▶ AVAILABLE DATA:

==================================================

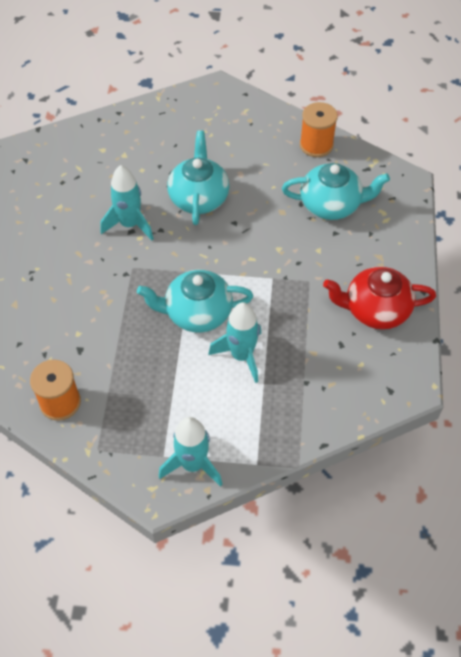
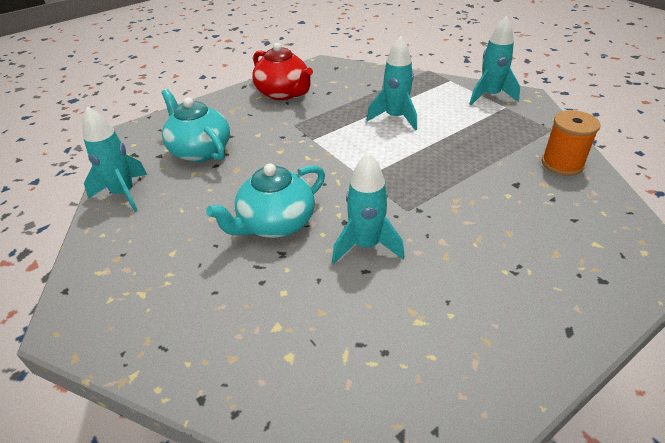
camera: 130 degrees left, 15 degrees down
turquoise teapot [137,270,253,333] -> none
orange spool [300,102,338,157] -> turquoise rocket [82,107,147,212]

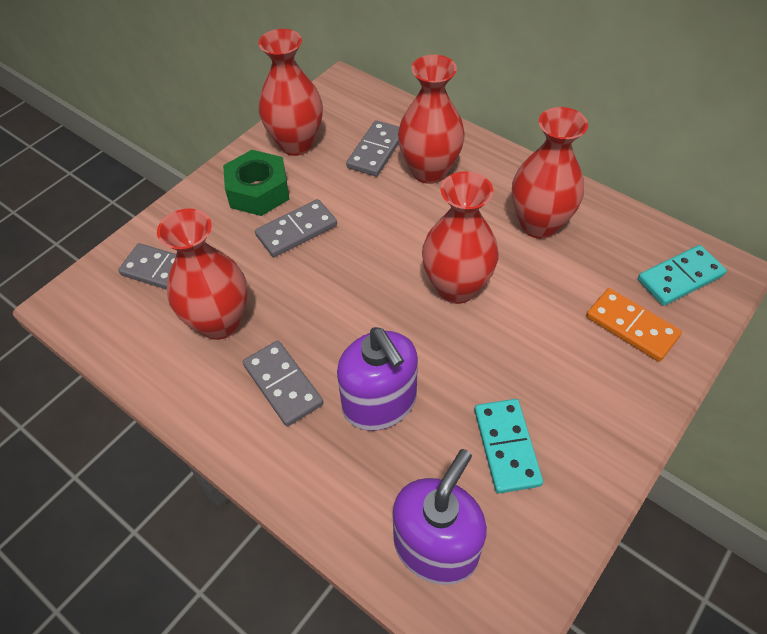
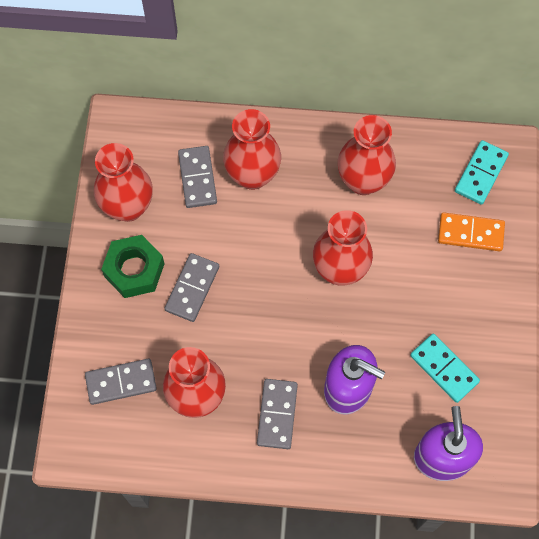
camera: 35 degrees left, 15 degrees up
grey domino [243,341,324,427] -> grey domino turned 75 degrees clockwise [257,379,298,449]

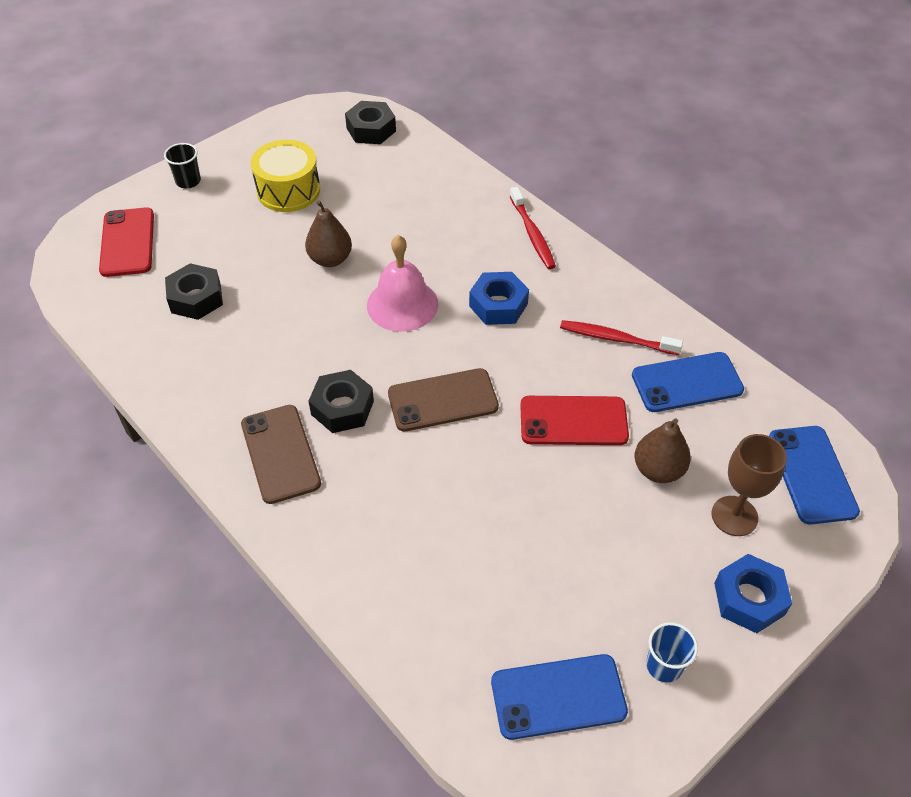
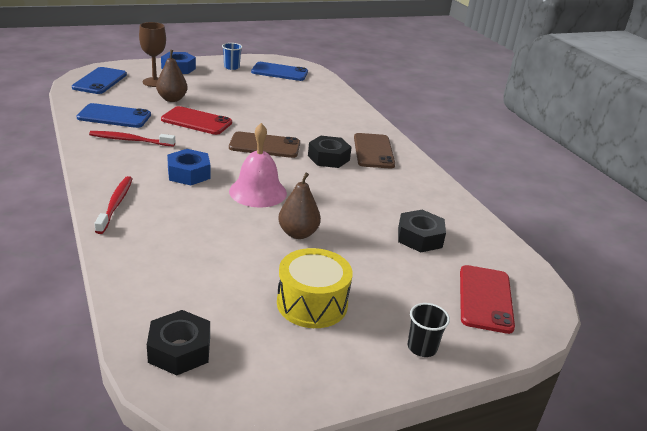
camera: 165 degrees left, 20 degrees down
red toothbrush [560,320,683,355] -> red toothbrush turned 150 degrees clockwise [89,131,175,147]

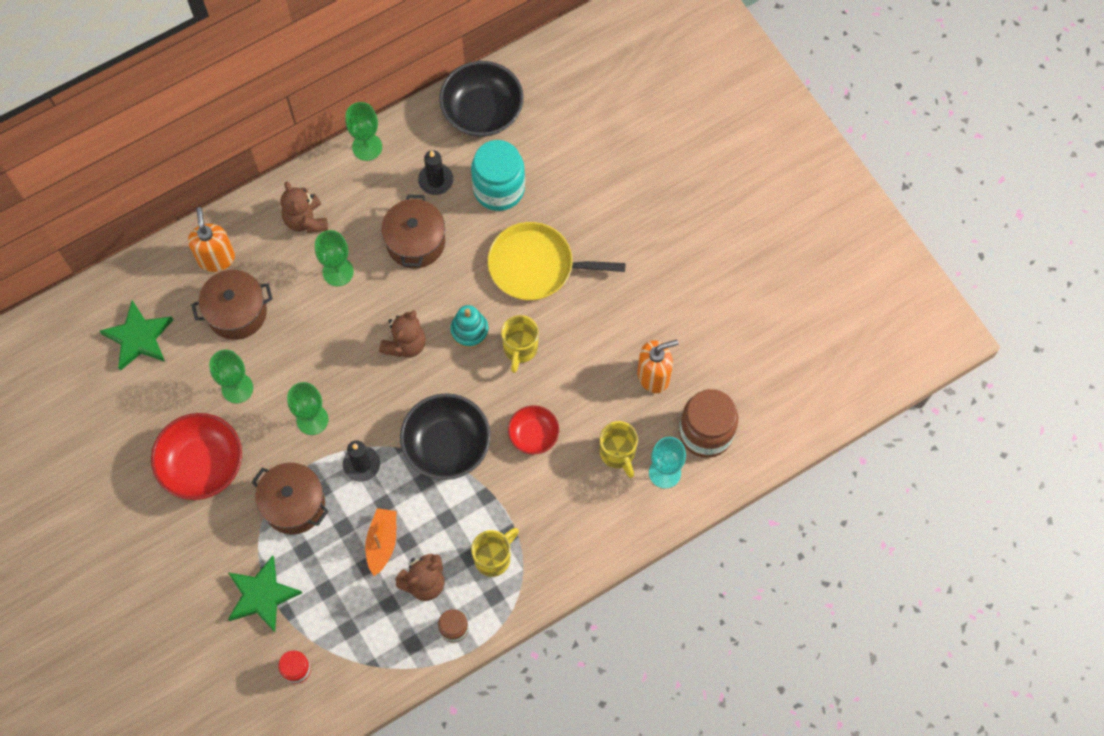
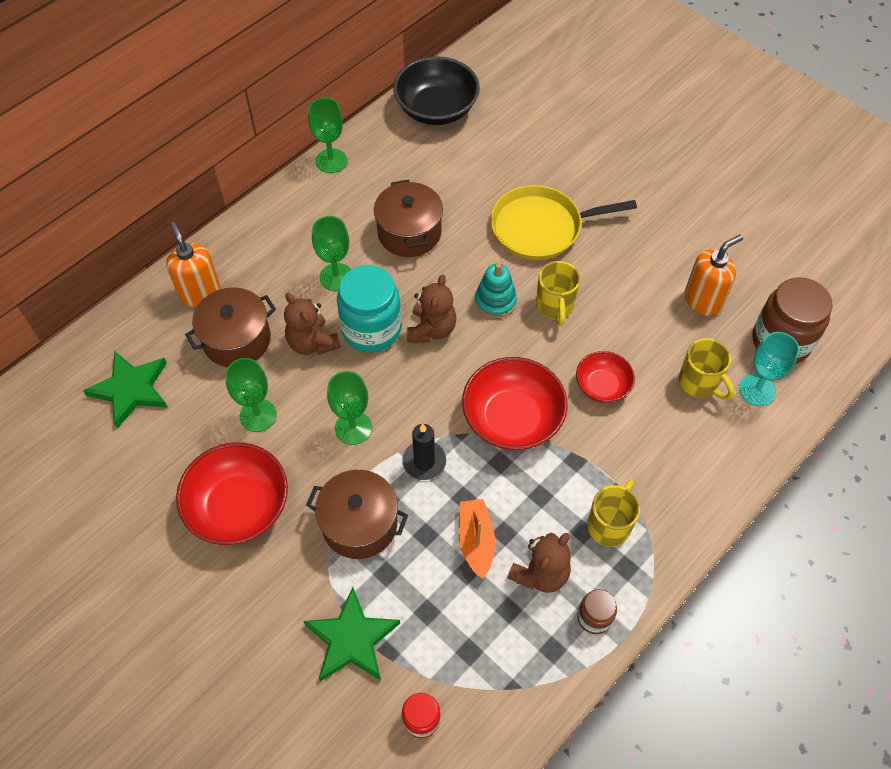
camera: 15 degrees left, 10 degrees down
brown teddy bear [280,182,328,233] -> brown teddy bear moved to [284,293,341,355]
black bowl [400,393,491,480] -> red bowl [462,357,568,450]
black candle [418,150,453,195] -> none
turquoise jar [471,140,525,211] -> turquoise jar moved to [337,265,401,352]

==================================================

▶ WHAT TO PRODUCE:
Your task is to repeat only the lines from the line containing "camera: 165 degrees left, 20 degrees down" through the final line of the material, inclusive; do not include pictures.

▶ ANSWER TO THE EXERCISE:
camera: 165 degrees left, 20 degrees down
red toothbrush [560,320,683,355] -> red toothbrush turned 150 degrees clockwise [89,131,175,147]

camera: 15 degrees left, 10 degrees down
brown teddy bear [280,182,328,233] -> brown teddy bear moved to [284,293,341,355]
black bowl [400,393,491,480] -> red bowl [462,357,568,450]
black candle [418,150,453,195] -> none
turquoise jar [471,140,525,211] -> turquoise jar moved to [337,265,401,352]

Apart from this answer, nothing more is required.